##### RECORD EXTRACTS

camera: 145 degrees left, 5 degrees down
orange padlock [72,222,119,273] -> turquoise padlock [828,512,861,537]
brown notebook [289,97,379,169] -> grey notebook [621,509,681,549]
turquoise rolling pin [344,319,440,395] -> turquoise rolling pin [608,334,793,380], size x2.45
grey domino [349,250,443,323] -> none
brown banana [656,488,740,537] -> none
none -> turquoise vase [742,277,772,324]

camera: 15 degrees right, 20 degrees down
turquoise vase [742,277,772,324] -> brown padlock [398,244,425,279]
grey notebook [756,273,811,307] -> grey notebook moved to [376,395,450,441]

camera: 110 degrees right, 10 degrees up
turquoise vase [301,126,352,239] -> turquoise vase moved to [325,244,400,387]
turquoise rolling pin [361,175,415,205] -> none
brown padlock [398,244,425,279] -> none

##########
##### RECORD EXTRACTS

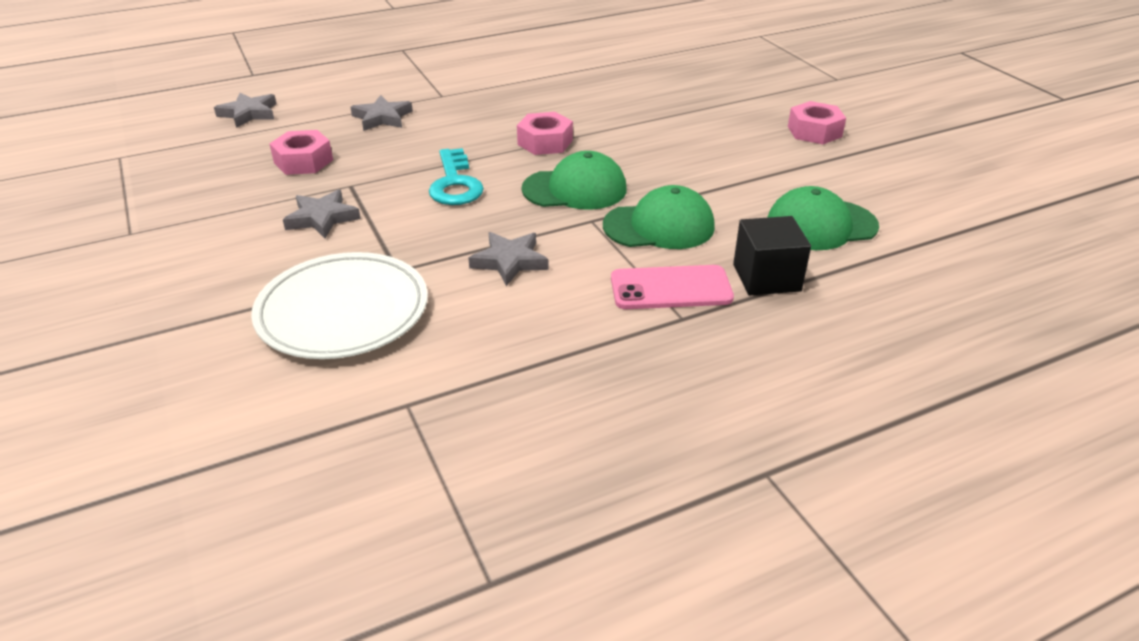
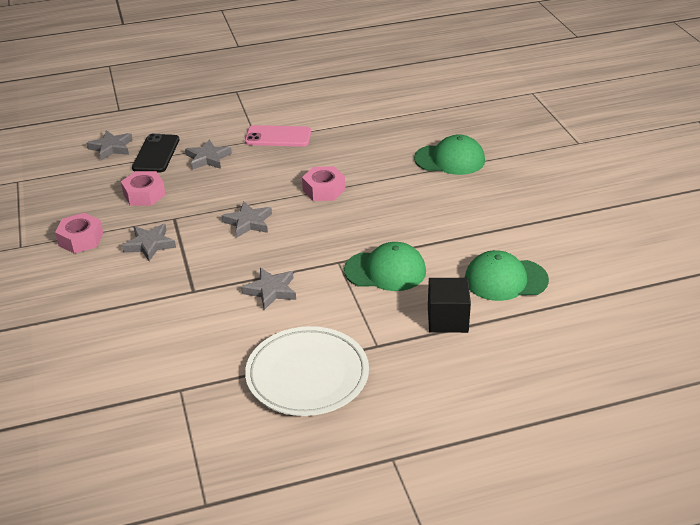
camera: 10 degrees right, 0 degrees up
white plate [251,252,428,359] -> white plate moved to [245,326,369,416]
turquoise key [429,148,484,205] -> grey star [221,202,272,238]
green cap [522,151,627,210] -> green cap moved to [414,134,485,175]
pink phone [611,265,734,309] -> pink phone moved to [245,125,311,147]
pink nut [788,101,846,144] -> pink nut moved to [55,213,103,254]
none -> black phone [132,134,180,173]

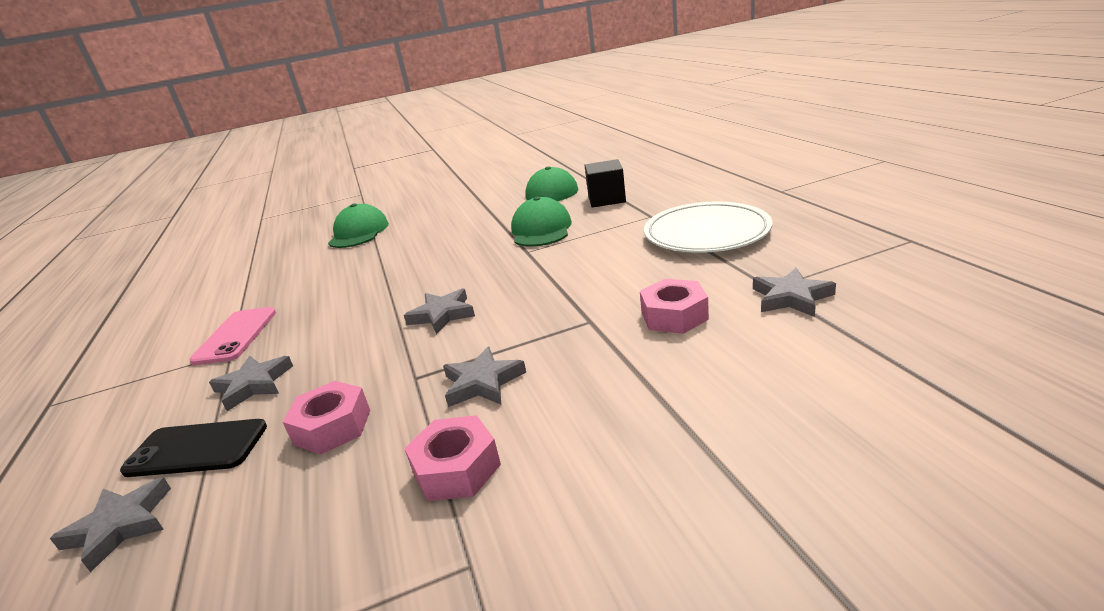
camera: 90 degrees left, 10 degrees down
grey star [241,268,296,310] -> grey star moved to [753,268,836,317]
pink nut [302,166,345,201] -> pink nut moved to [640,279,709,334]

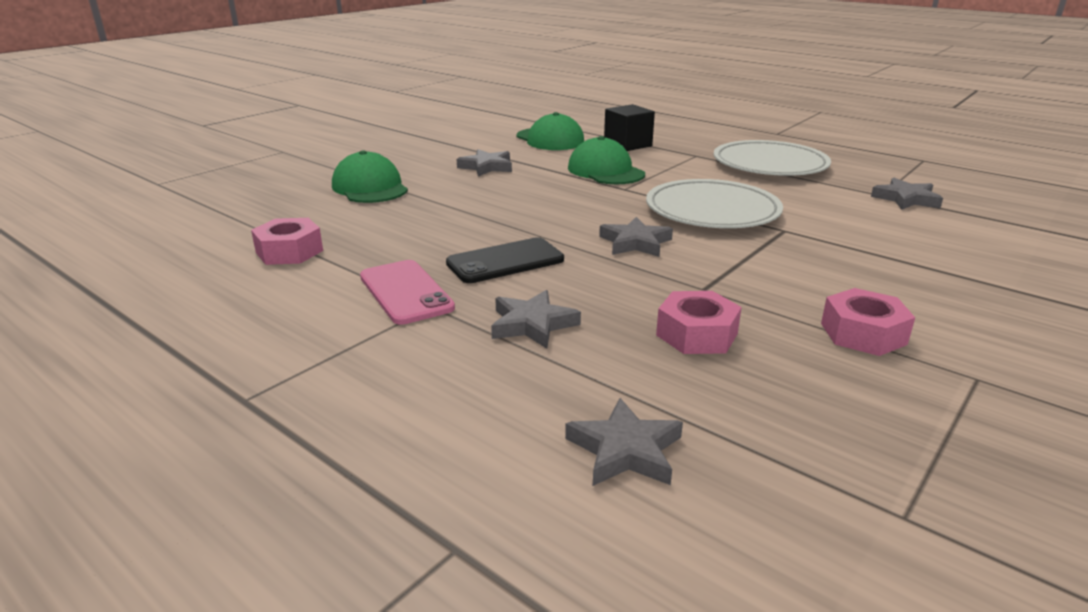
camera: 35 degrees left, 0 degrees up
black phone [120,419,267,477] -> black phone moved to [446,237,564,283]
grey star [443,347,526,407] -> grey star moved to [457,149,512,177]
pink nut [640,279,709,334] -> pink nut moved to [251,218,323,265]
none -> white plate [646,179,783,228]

##########

• _DIRECTIONS FOR THIS TASK_:
Going through the entries above line by line, work out how many lines include the word "rolling". Only the number is required.

• _WRITTEN RESPONSE_:
2